START DATA SECTION
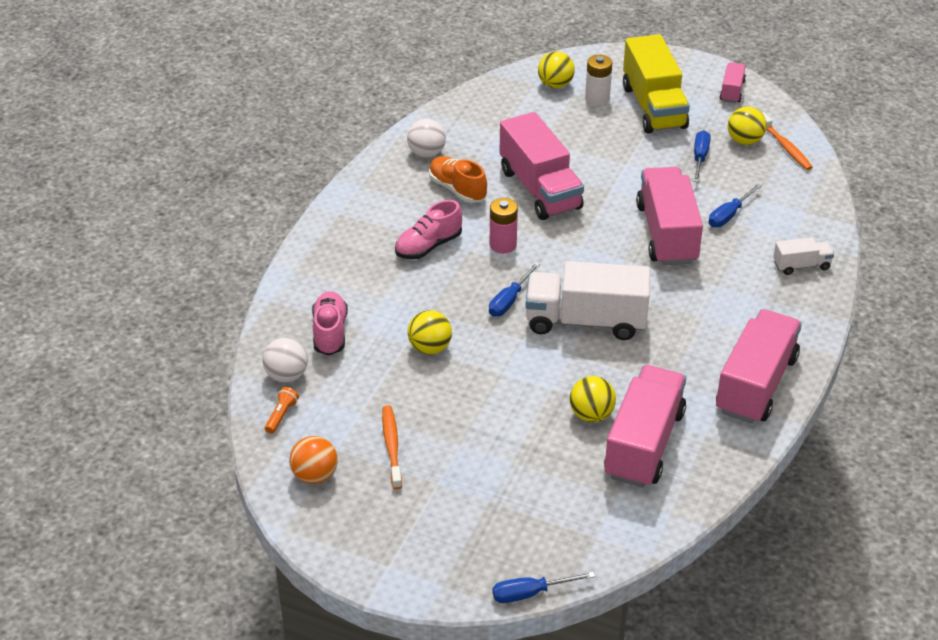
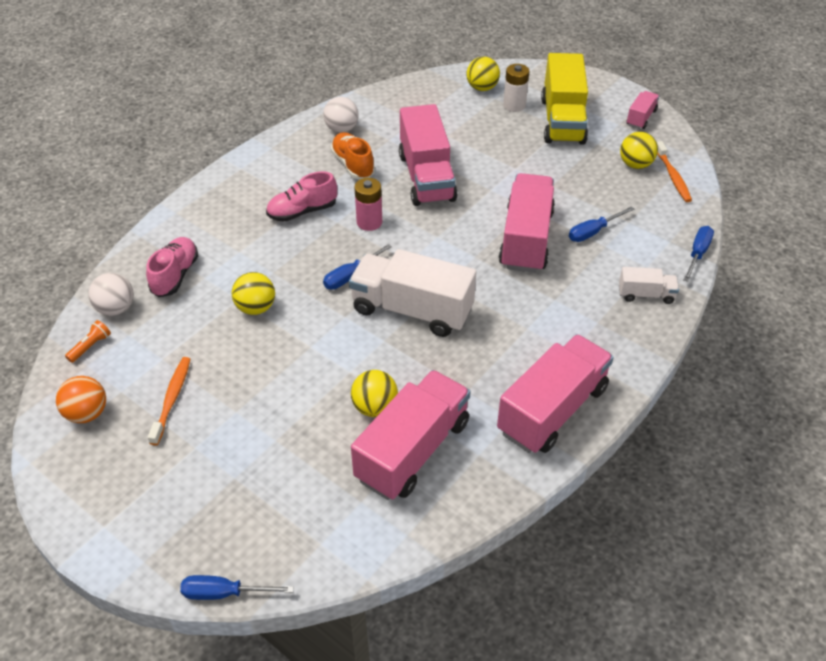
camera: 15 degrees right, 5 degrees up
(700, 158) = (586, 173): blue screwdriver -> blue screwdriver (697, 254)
END DATA SECTION
START DATA SECTION
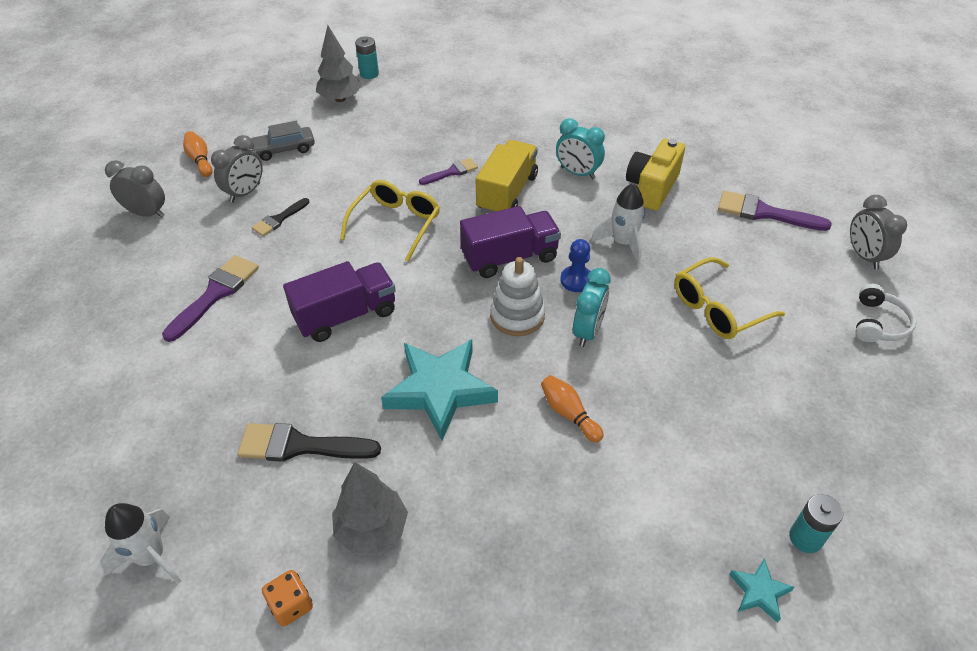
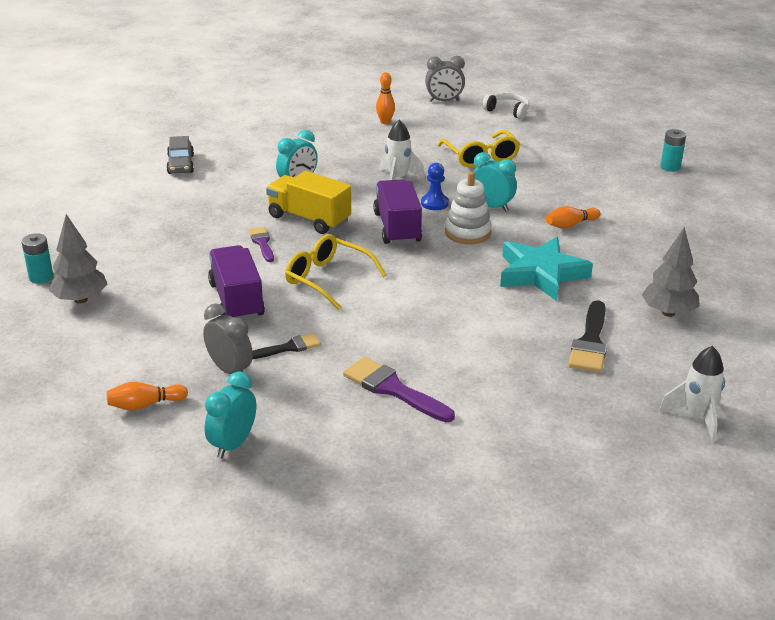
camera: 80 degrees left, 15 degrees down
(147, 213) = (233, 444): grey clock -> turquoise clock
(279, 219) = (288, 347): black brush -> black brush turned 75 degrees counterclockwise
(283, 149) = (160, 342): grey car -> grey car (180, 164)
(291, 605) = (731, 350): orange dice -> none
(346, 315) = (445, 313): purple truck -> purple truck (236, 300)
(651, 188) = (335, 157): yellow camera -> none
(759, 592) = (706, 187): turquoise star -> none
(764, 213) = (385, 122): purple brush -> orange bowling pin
END DATA SECTION
START DATA SECTION
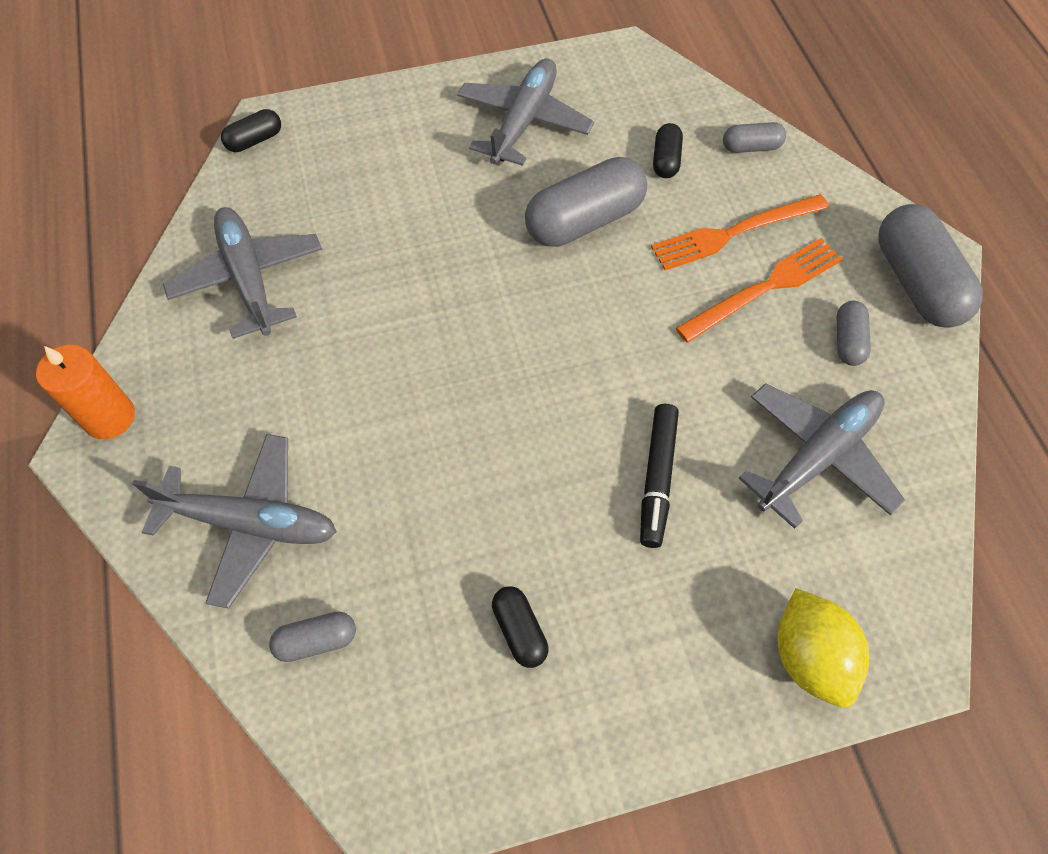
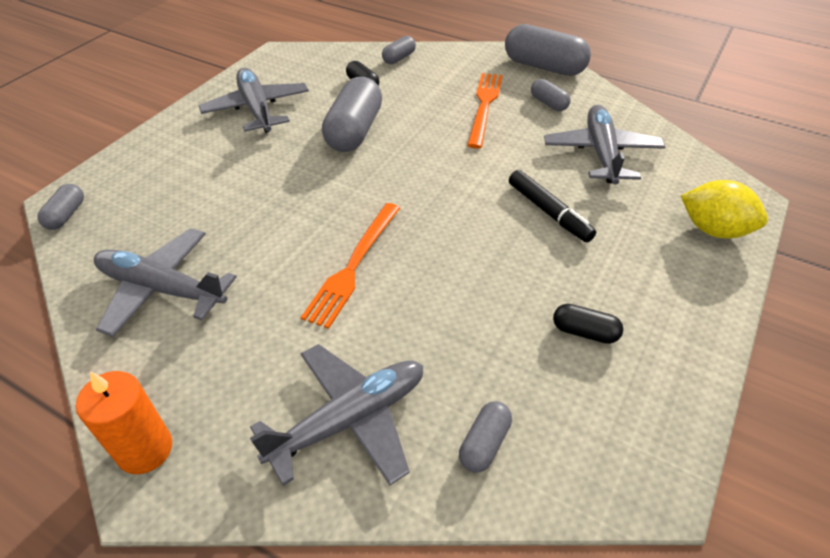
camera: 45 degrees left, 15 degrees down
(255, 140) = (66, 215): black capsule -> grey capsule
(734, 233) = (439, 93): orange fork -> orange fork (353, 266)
END DATA SECTION
WHAT TO DO
Of the entries above, repeat exactly the lines between the line with "(651, 188) = (335, 157): yellow" and the line with "(764, 213) = (385, 122): purple", inclusive, and no others.

EXERCISE RESULT
(651, 188) = (335, 157): yellow camera -> none
(759, 592) = (706, 187): turquoise star -> none
(764, 213) = (385, 122): purple brush -> orange bowling pin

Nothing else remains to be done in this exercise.